#### Task goal:
Check each line of the material for the string "shifted", and copy the lines that have it.

━━━━━━━━━━

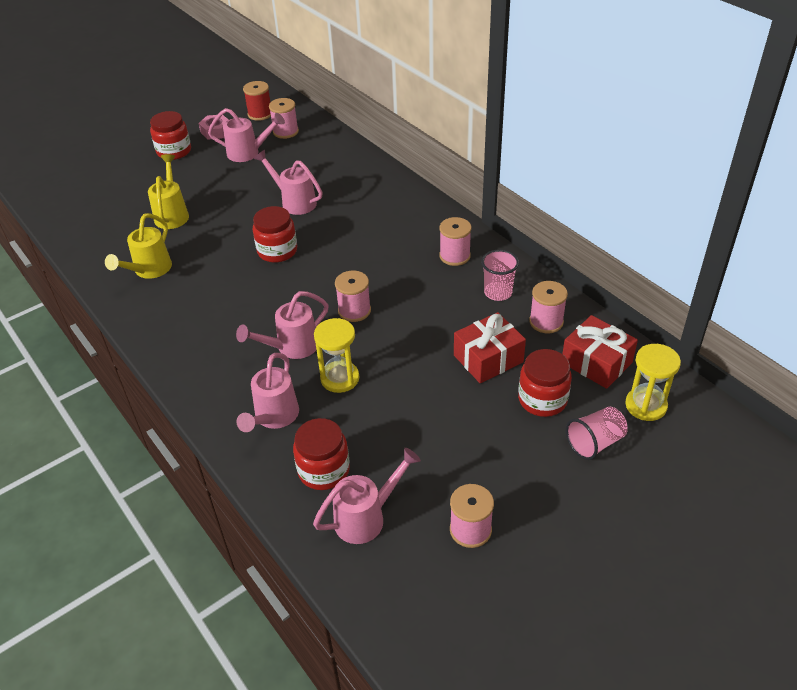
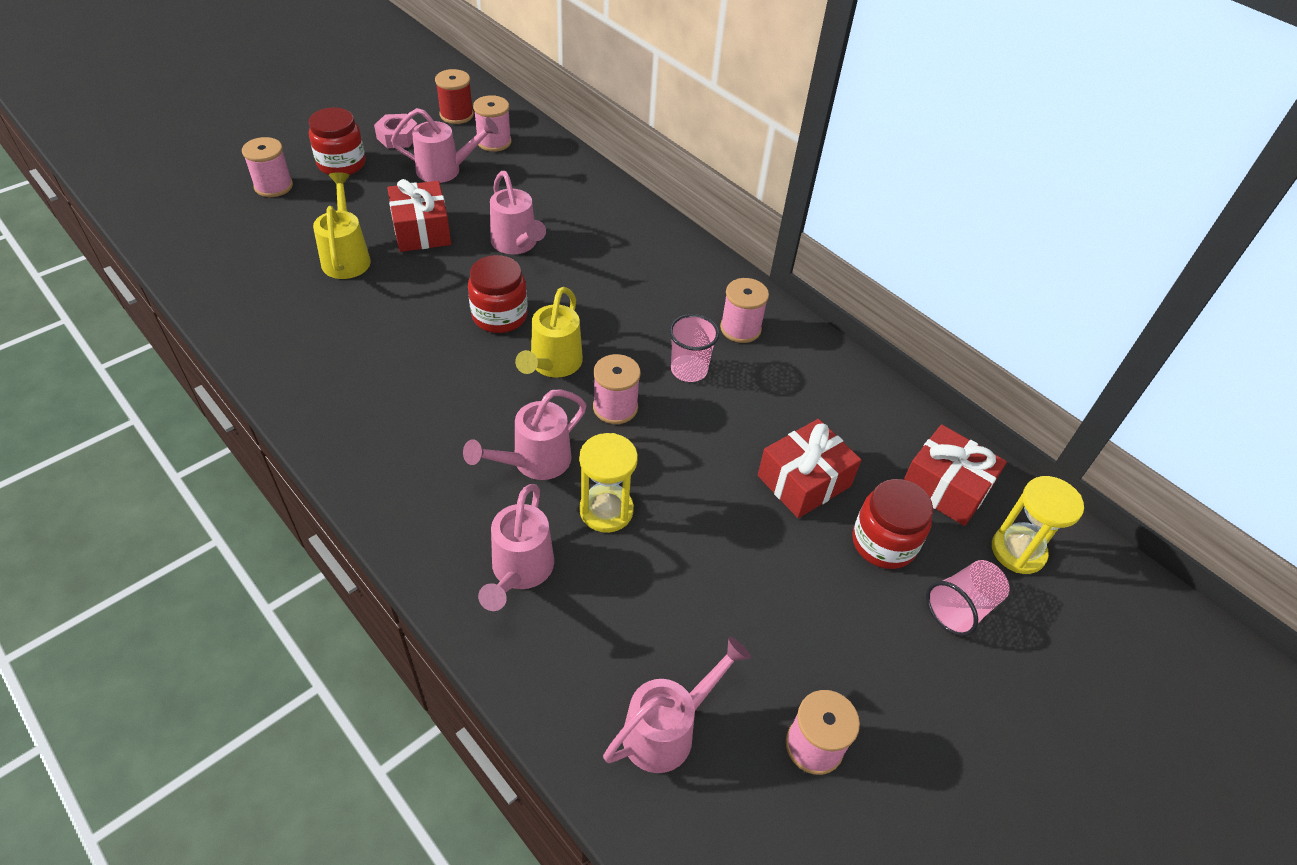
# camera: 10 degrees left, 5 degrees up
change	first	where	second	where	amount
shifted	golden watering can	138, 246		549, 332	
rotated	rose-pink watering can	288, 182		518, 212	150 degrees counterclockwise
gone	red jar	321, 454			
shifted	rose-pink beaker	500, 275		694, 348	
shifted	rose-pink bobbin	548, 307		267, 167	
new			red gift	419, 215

━━━━━━━━━━

#### Reply to the task:
shifted	golden watering can	138, 246		549, 332	
shifted	rose-pink beaker	500, 275		694, 348	
shifted	rose-pink bobbin	548, 307		267, 167	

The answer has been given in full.